**Records supplied**.
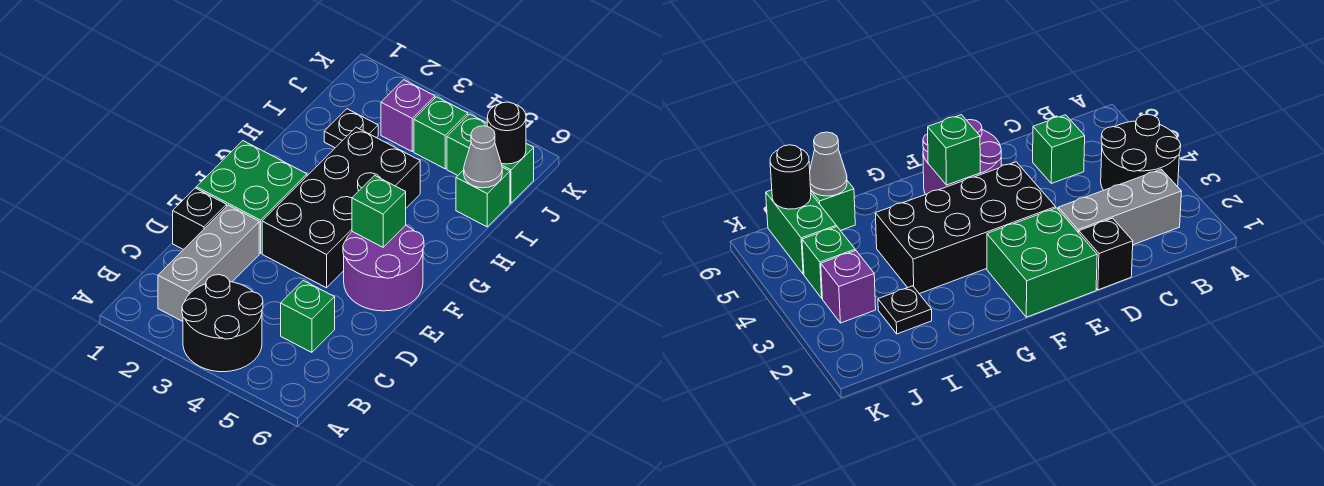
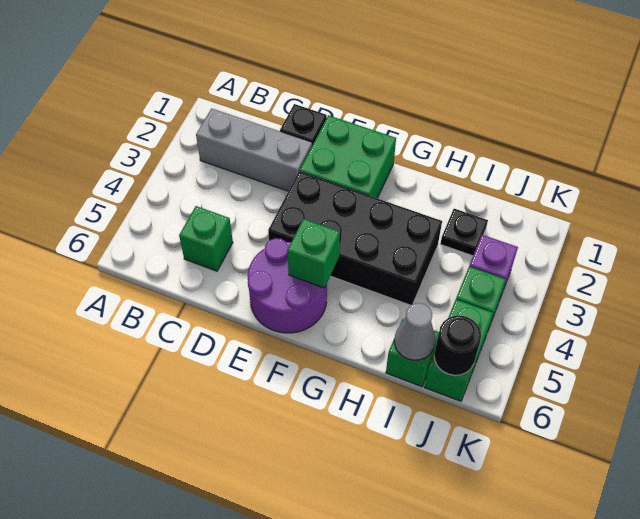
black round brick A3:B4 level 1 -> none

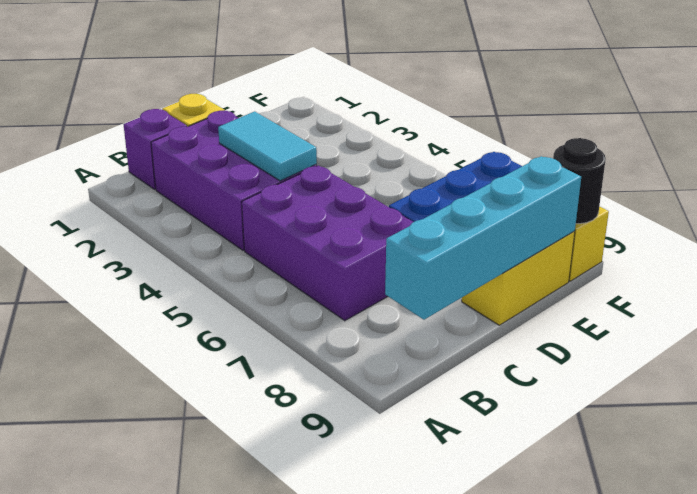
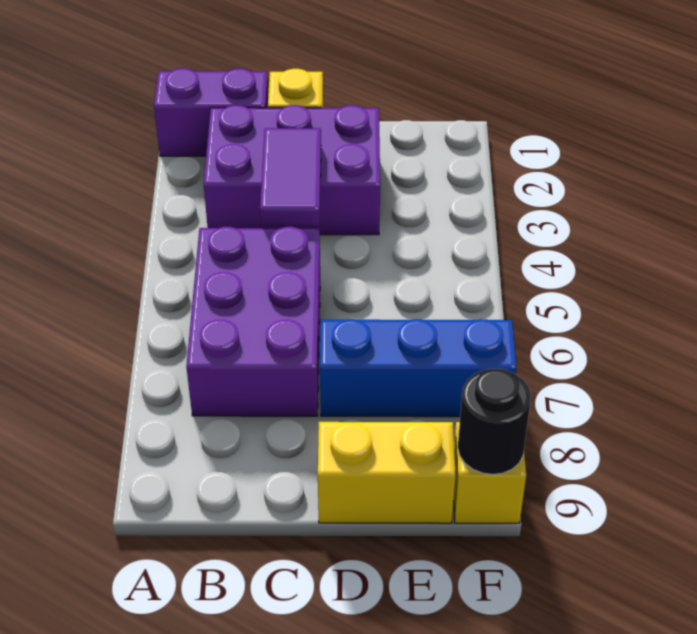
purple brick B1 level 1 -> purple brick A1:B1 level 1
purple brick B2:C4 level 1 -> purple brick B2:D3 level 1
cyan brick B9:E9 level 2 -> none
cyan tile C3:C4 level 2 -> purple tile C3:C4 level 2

* * *

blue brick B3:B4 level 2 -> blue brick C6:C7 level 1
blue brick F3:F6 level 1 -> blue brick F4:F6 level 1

**Directions for this task**.
Reproduce the lines of the entries above from the one with "blue brick B3:B4" to the one with "blue brick F3:F6", both included, exactly and without any other line.

**Exercise result**.
blue brick B3:B4 level 2 -> blue brick C6:C7 level 1
blue brick F3:F6 level 1 -> blue brick F4:F6 level 1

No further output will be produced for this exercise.